DATASET CONTENT:
____________

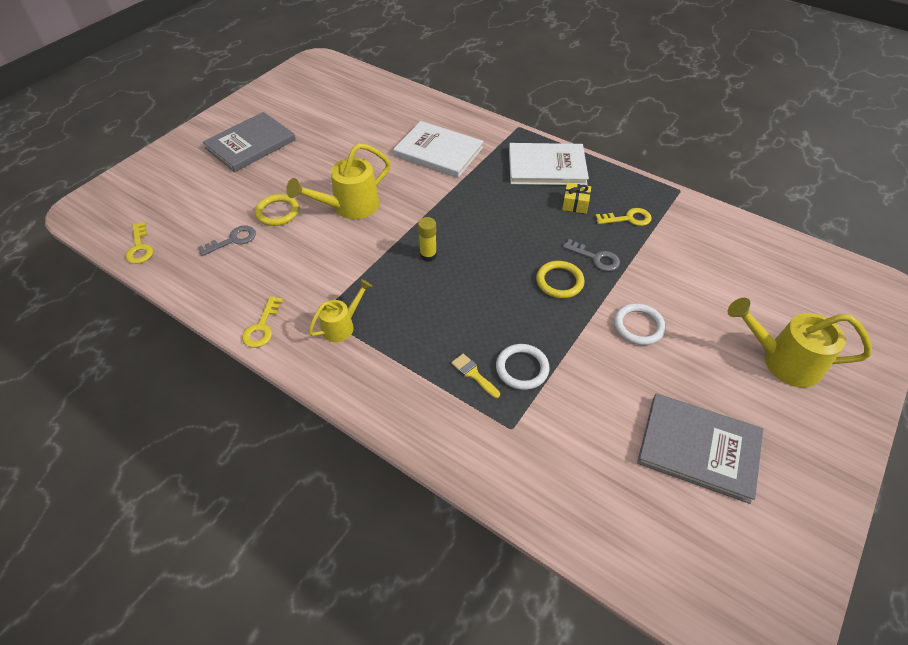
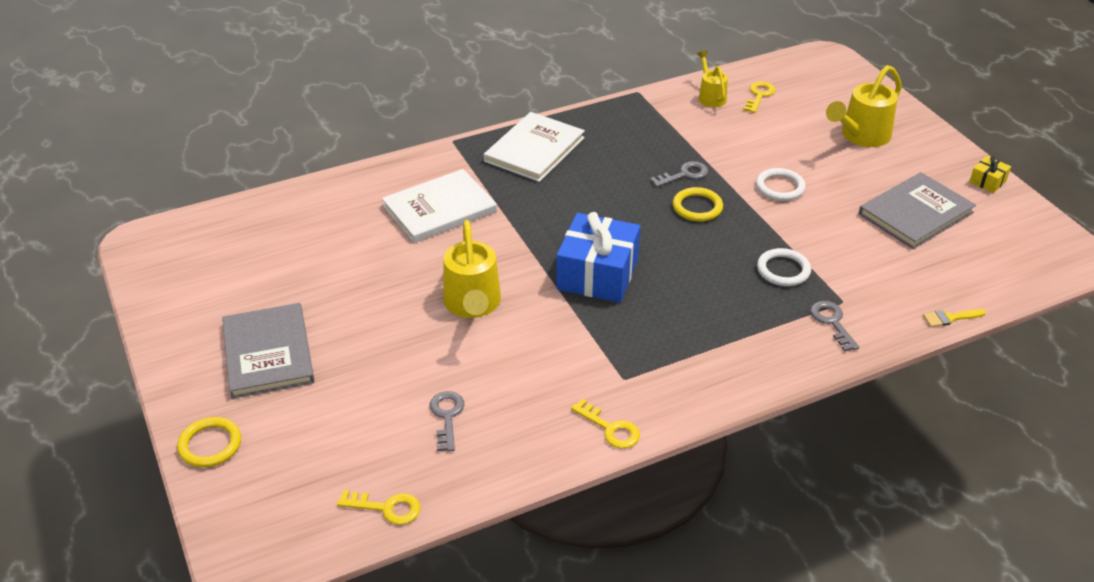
camera: 60 degrees left, 10 degrees down
(277, 212) = (429, 365): yellow ring -> yellow ring (210, 445)
(342, 326) = (651, 367): yellow watering can -> yellow watering can (710, 96)
(428, 255) = (597, 274): yellow glue stick -> blue gift
(473, 374) = (771, 301): yellow brush -> yellow brush (950, 318)
(475, 429) = (832, 322): none -> grey key
(575, 204) = (604, 156): yellow gift -> yellow gift (987, 181)
(628, 219) = (650, 135): yellow key -> yellow key (759, 95)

____________

YOUR ASSIGNMENT:
From the records above, copy out the line with "(342, 326) = (651, 367): yellow", the line with "(575, 204) = (604, 156): yellow", and every line between them, word for word.

RESPONSE TO THE EXERCISE:
(342, 326) = (651, 367): yellow watering can -> yellow watering can (710, 96)
(428, 255) = (597, 274): yellow glue stick -> blue gift
(473, 374) = (771, 301): yellow brush -> yellow brush (950, 318)
(475, 429) = (832, 322): none -> grey key
(575, 204) = (604, 156): yellow gift -> yellow gift (987, 181)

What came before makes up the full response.